EXERCISE MATERIALS ▸
· · · · ·

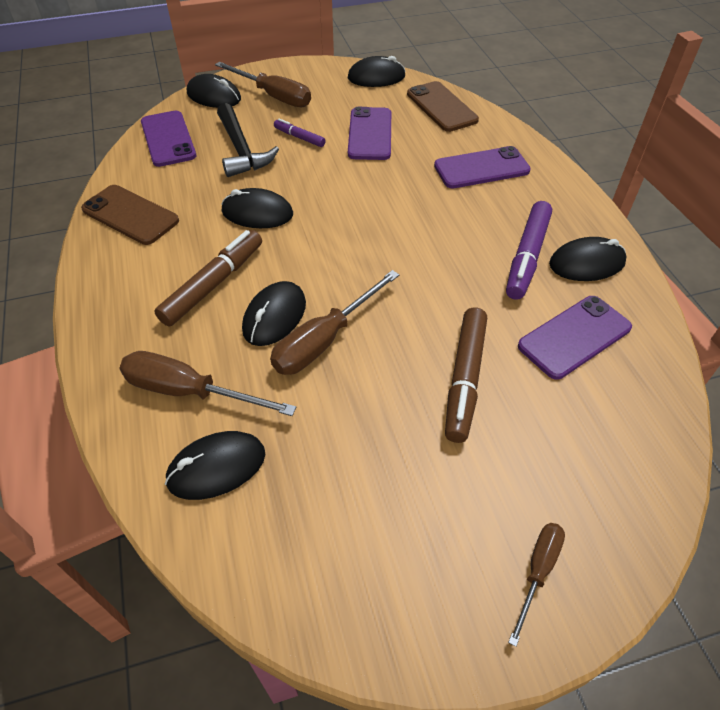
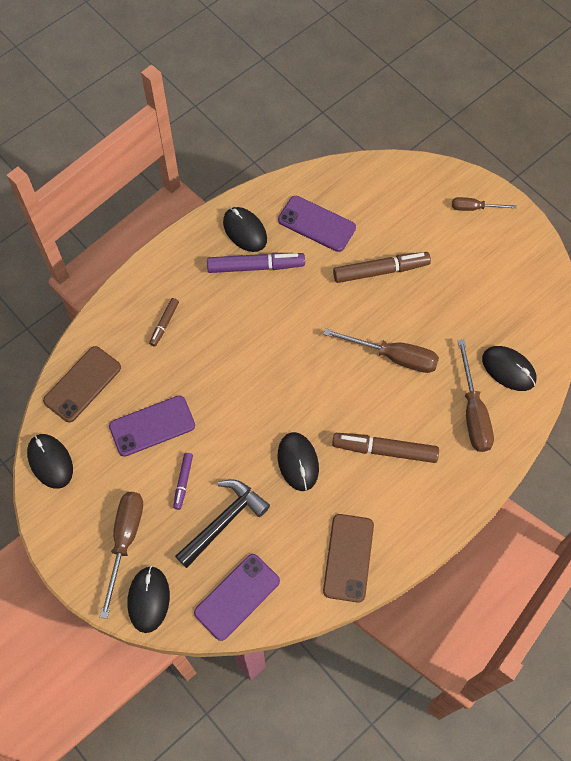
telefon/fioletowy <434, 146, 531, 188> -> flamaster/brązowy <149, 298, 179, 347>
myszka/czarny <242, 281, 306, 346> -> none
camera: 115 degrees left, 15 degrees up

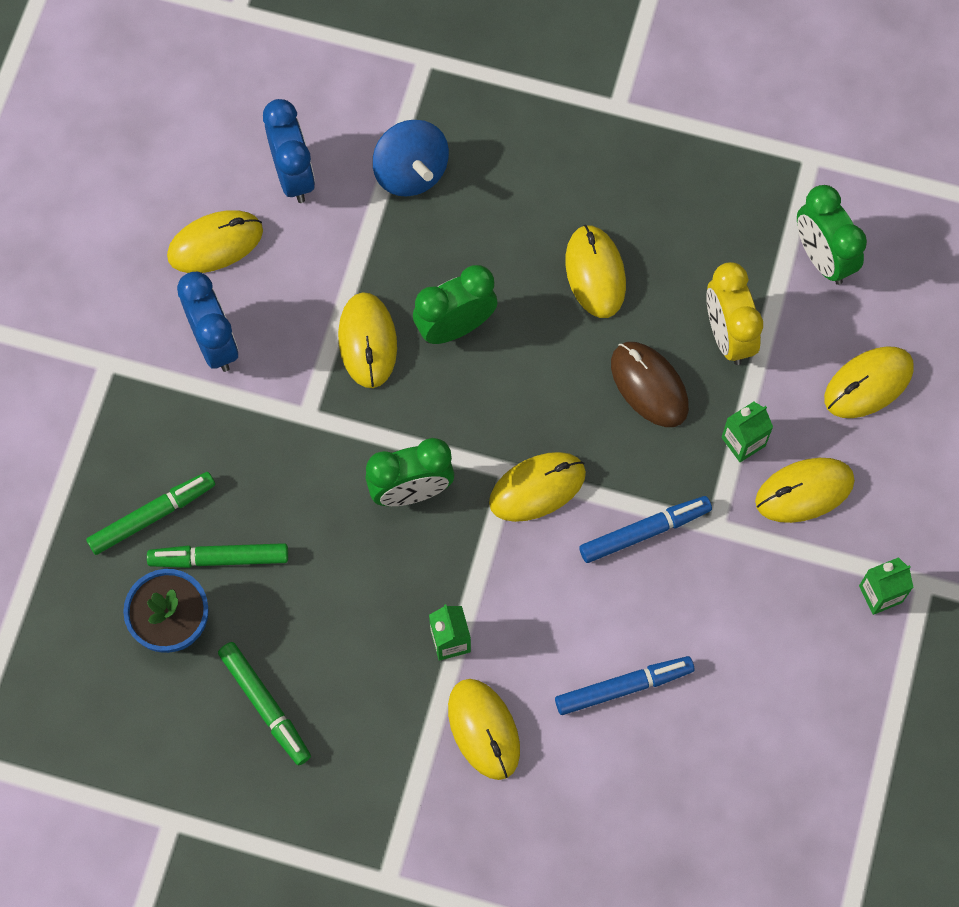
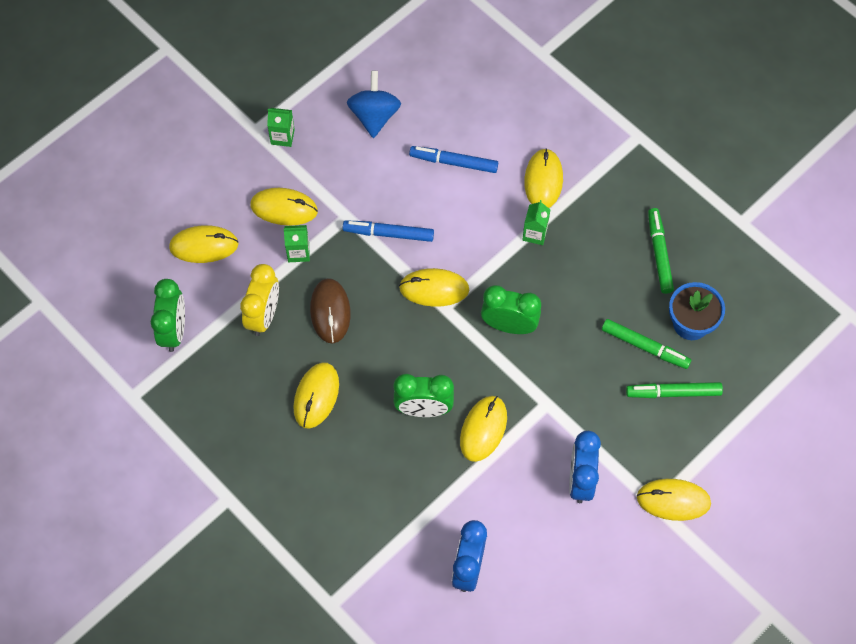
bączek/niebieski <373, 120, 449, 197> -> bączek/niebieski <347, 71, 401, 138>, relocated
myszka/żółty <167, 210, 263, 273> -> myszka/żółty <637, 479, 711, 521>, relocated
camera: 150 degrees left, 5 degrees down

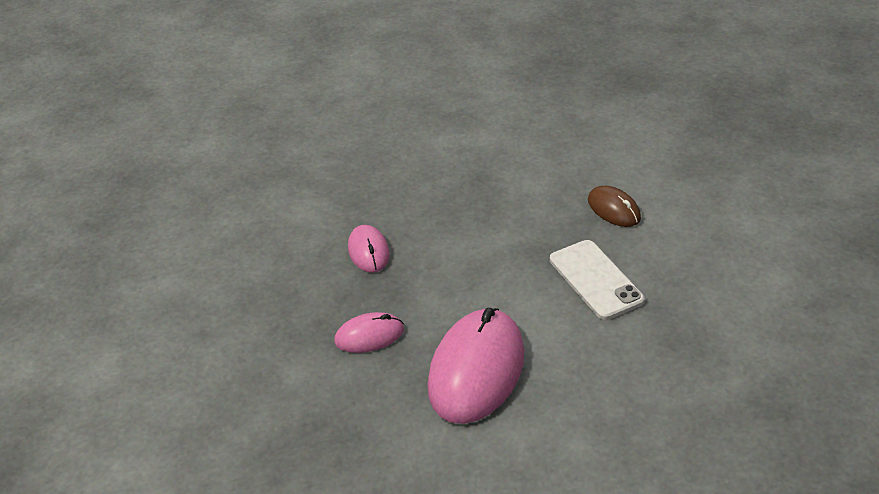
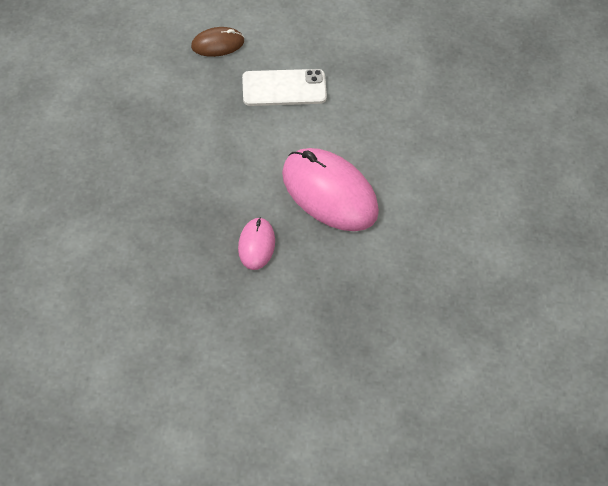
myszka/różowy <348, 225, 390, 273> -> none
camera: 70 degrees left, 15 degrees up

· · · · ·

The answer is each line in which the word "myszka" occurs, copied from the material above.

myszka/czarny <242, 281, 306, 346> -> none
myszka/żółty <167, 210, 263, 273> -> myszka/żółty <637, 479, 711, 521>, relocated
myszka/różowy <348, 225, 390, 273> -> none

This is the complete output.